*Task description*
Using the listing below, say how many of its lines hold "schottky". Offer nothing beyond the number.

*Material supplied*
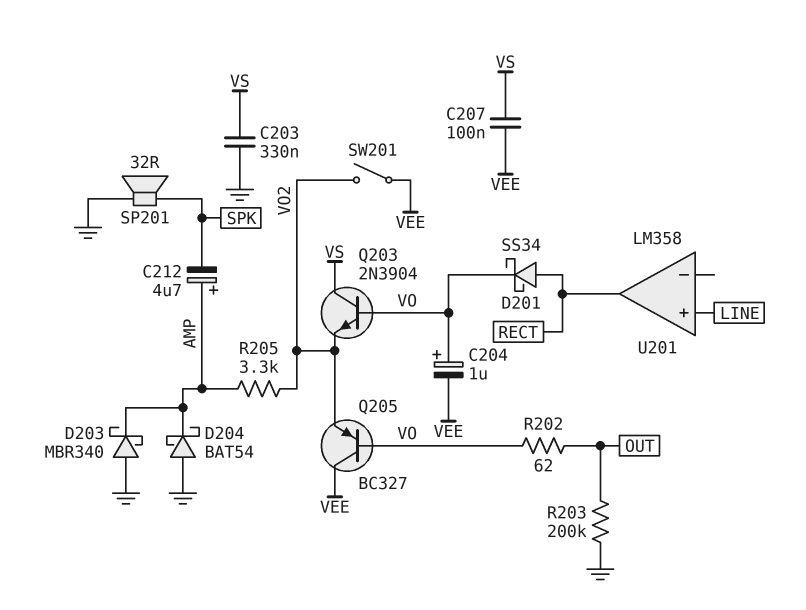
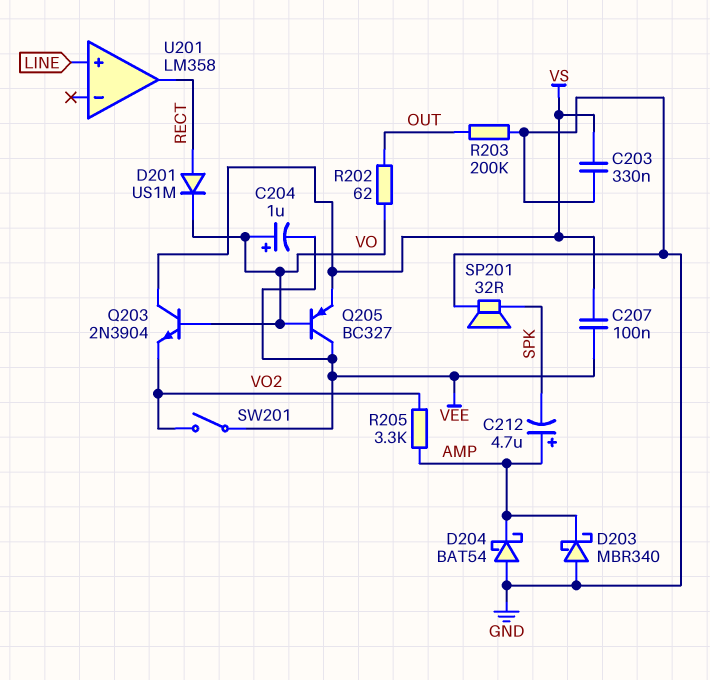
D201: schottky SS34 (A RECT, K VO) -> diode US1M (A RECT, K VO)
Q205: PNP BC327 (B VO, C VEE, E VO2) -> PNP BC327 (B VO, C VEE, E VS)

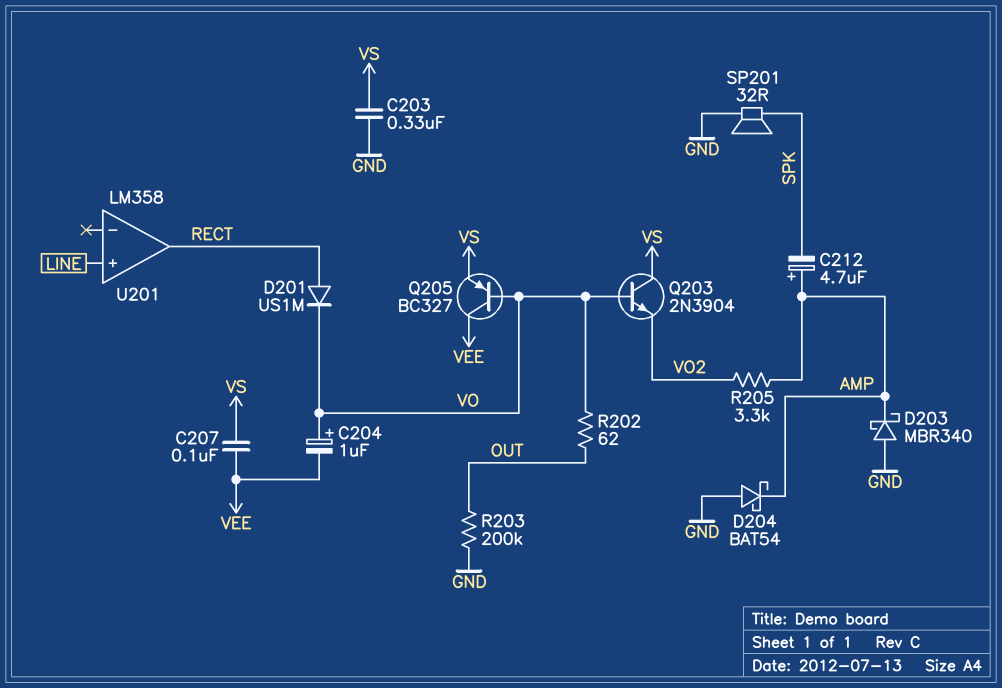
SW201: switch (VEE, VO2) -> none

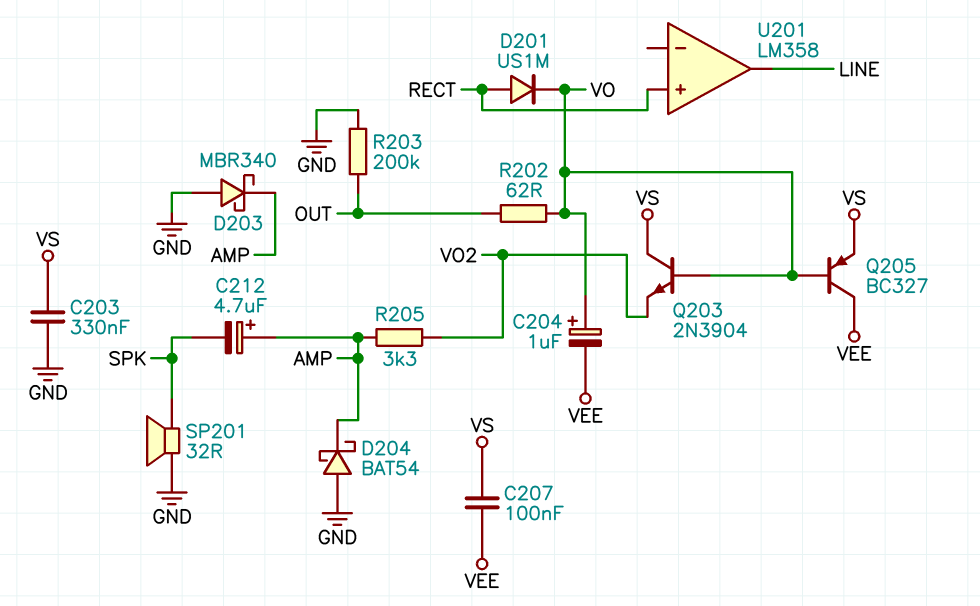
U201 pin in+: LINE -> RECT
U201 pin out: RECT -> LINE

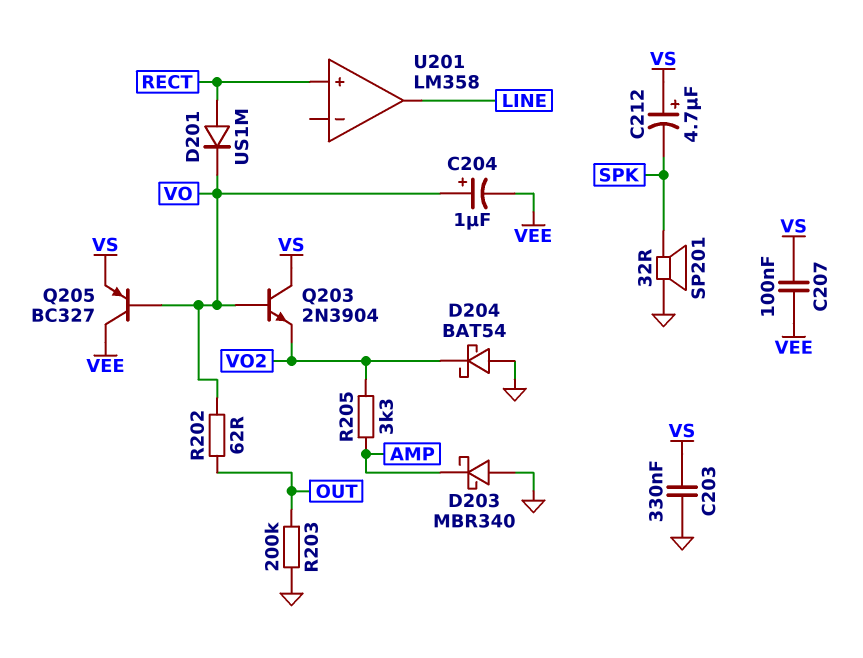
C212: 4.7uF (plus AMP, minus SPK) -> 4.7uF (plus VS, minus SPK)
D204: schottky BAT54 (A GND, K AMP) -> schottky BAT54 (A GND, K VO2)

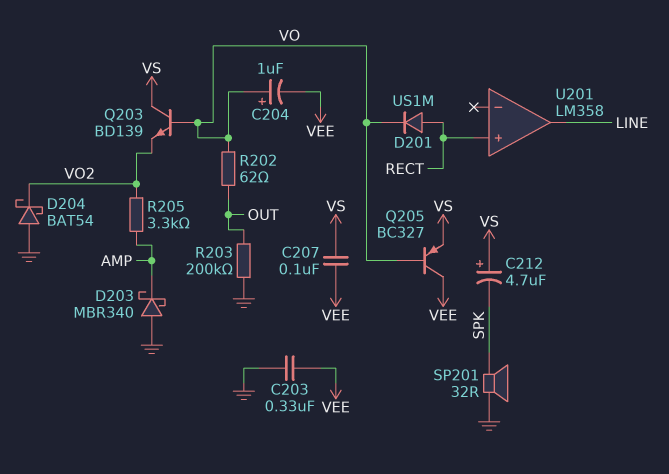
C203: 330nF (GND, VS) -> 330nF (GND, VEE)
Q203: NPN 2N3904 (B VO, C VS, E VO2) -> NPN BD139 (B VO, C VS, E VO2)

*Solution to this task*
2